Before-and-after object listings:
----

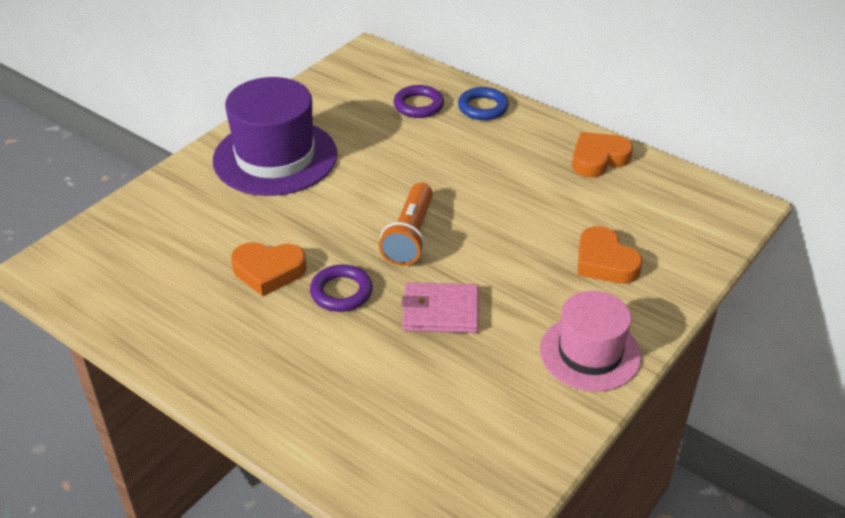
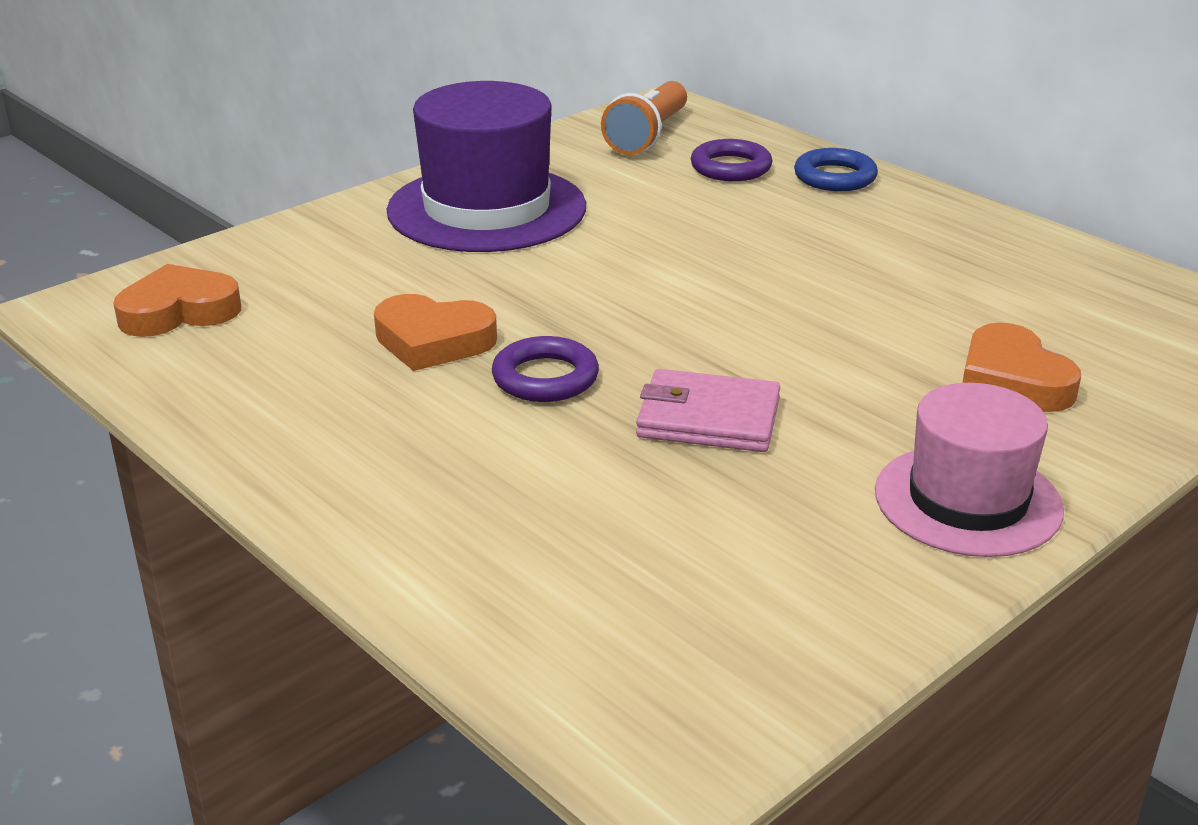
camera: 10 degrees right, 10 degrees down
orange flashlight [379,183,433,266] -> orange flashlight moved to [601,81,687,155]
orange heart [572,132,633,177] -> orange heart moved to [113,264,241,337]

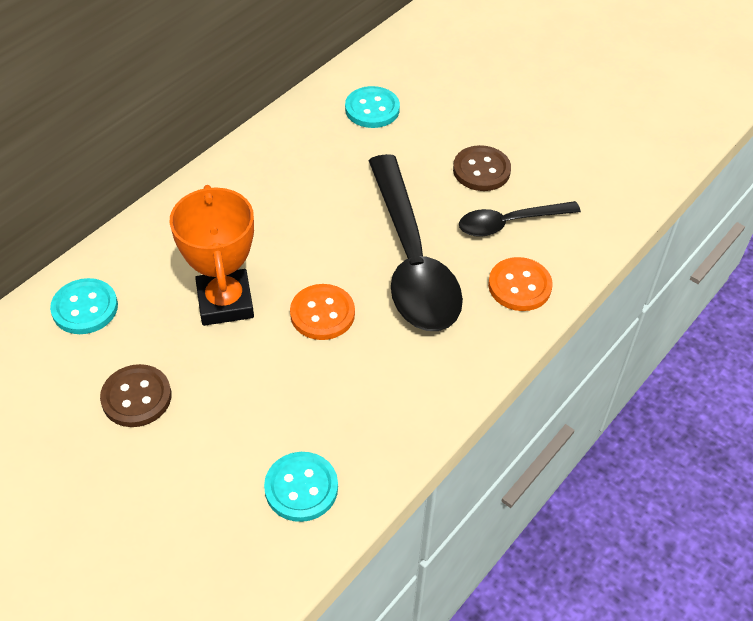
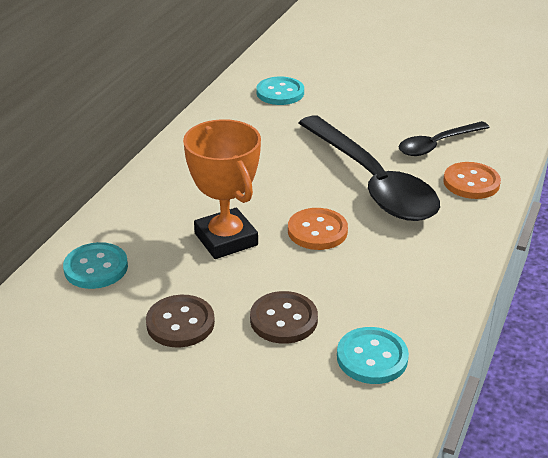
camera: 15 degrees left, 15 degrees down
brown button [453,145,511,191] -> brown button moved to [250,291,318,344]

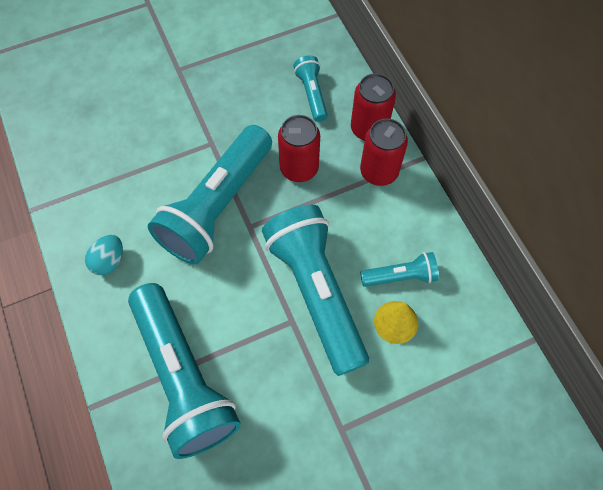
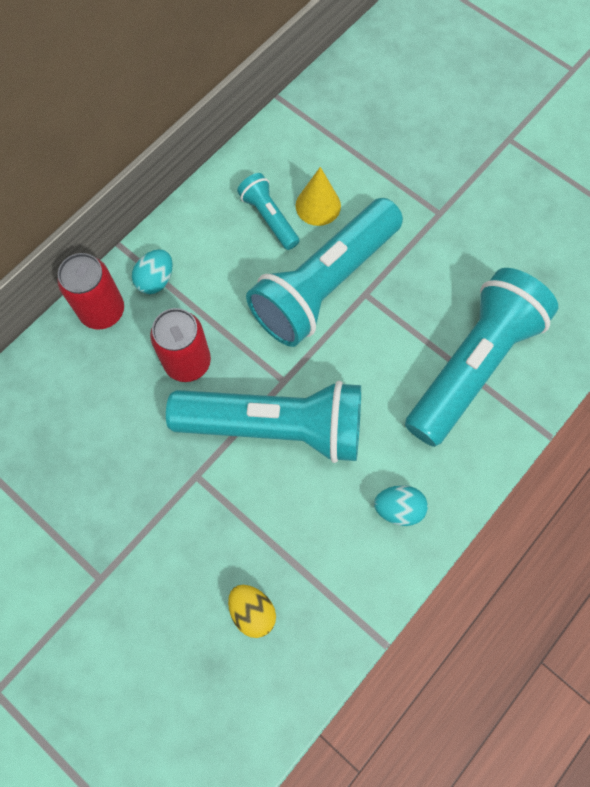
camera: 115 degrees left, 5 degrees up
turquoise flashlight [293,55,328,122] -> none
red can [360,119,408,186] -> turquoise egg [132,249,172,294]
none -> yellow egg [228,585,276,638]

----

Instructions for the task: Excluding the pictures, retype the line containing "orange heart [572,132,633,177]" and all lines after it down to the end of the data above.

Task output:
orange heart [572,132,633,177] -> orange heart moved to [113,264,241,337]

camera: 15 degrees left, 15 degrees down
brown button [453,145,511,191] -> brown button moved to [250,291,318,344]

camera: 115 degrees left, 5 degrees up
turquoise flashlight [293,55,328,122] -> none
red can [360,119,408,186] -> turquoise egg [132,249,172,294]
none -> yellow egg [228,585,276,638]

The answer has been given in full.